EXERCISE DIRECTIONS - Reproduce every entry below word for word, but omit the pictures.

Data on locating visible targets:
- - - - - - -

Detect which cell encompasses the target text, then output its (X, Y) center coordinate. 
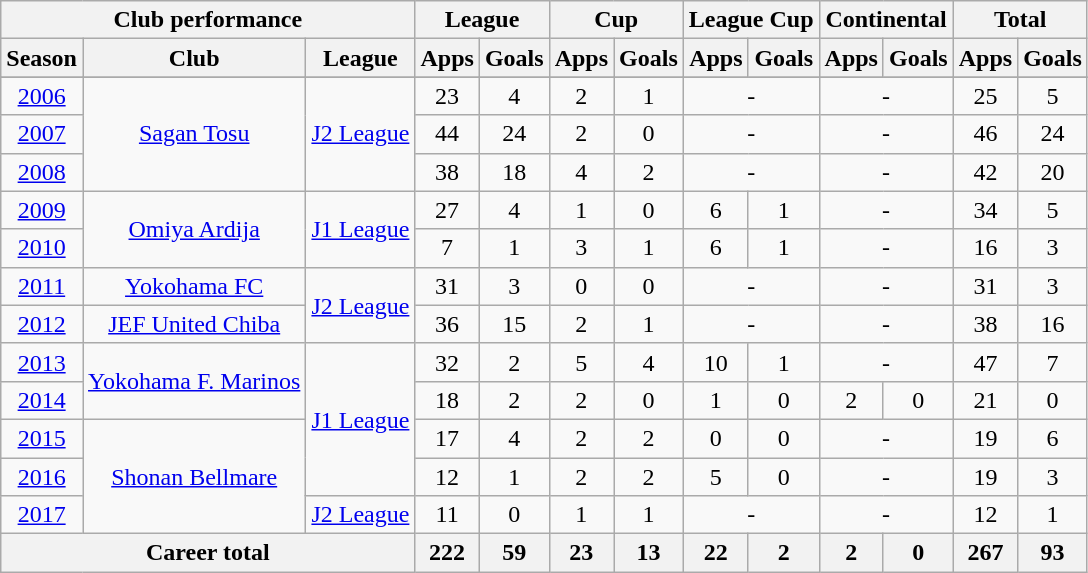
Omiya Ardija (194, 229)
Cup (616, 20)
JEF United Chiba (194, 324)
11 (447, 515)
21 (985, 400)
20 (1053, 172)
47 (985, 362)
Club (194, 58)
2017 (42, 515)
59 (514, 553)
Yokohama F. Marinos (194, 381)
2011 (42, 286)
Total (1020, 20)
Sagan Tosu (194, 134)
2006 (42, 96)
46 (985, 134)
222 (447, 553)
2016 (42, 477)
2015 (42, 438)
Season (42, 58)
15 (514, 324)
2014 (42, 400)
2008 (42, 172)
13 (649, 553)
25 (985, 96)
Club performance (208, 20)
2013 (42, 362)
10 (716, 362)
93 (1053, 553)
36 (447, 324)
267 (985, 553)
2010 (42, 248)
22 (716, 553)
2007 (42, 134)
32 (447, 362)
34 (985, 210)
27 (447, 210)
2009 (42, 210)
2012 (42, 324)
Career total (208, 553)
44 (447, 134)
League Cup (751, 20)
Continental (886, 20)
42 (985, 172)
17 (447, 438)
Yokohama FC (194, 286)
Shonan Bellmare (194, 476)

- - - - - - -

WRITTEN SOLUTION -
Detect which cell encompasses the target text, then output its (X, Y) center coordinate. 
Omiya Ardija (194, 229)
Cup (616, 20)
JEF United Chiba (194, 324)
11 (447, 515)
21 (985, 400)
20 (1053, 172)
47 (985, 362)
Club (194, 58)
2017 (42, 515)
59 (514, 553)
Yokohama F. Marinos (194, 381)
2011 (42, 286)
Total (1020, 20)
Sagan Tosu (194, 134)
2006 (42, 96)
46 (985, 134)
222 (447, 553)
2016 (42, 477)
2015 (42, 438)
Season (42, 58)
15 (514, 324)
2014 (42, 400)
2008 (42, 172)
13 (649, 553)
25 (985, 96)
Club performance (208, 20)
2013 (42, 362)
10 (716, 362)
93 (1053, 553)
36 (447, 324)
267 (985, 553)
2010 (42, 248)
22 (716, 553)
2007 (42, 134)
32 (447, 362)
34 (985, 210)
27 (447, 210)
2009 (42, 210)
2012 (42, 324)
Career total (208, 553)
44 (447, 134)
League Cup (751, 20)
Continental (886, 20)
42 (985, 172)
17 (447, 438)
Yokohama FC (194, 286)
Shonan Bellmare (194, 476)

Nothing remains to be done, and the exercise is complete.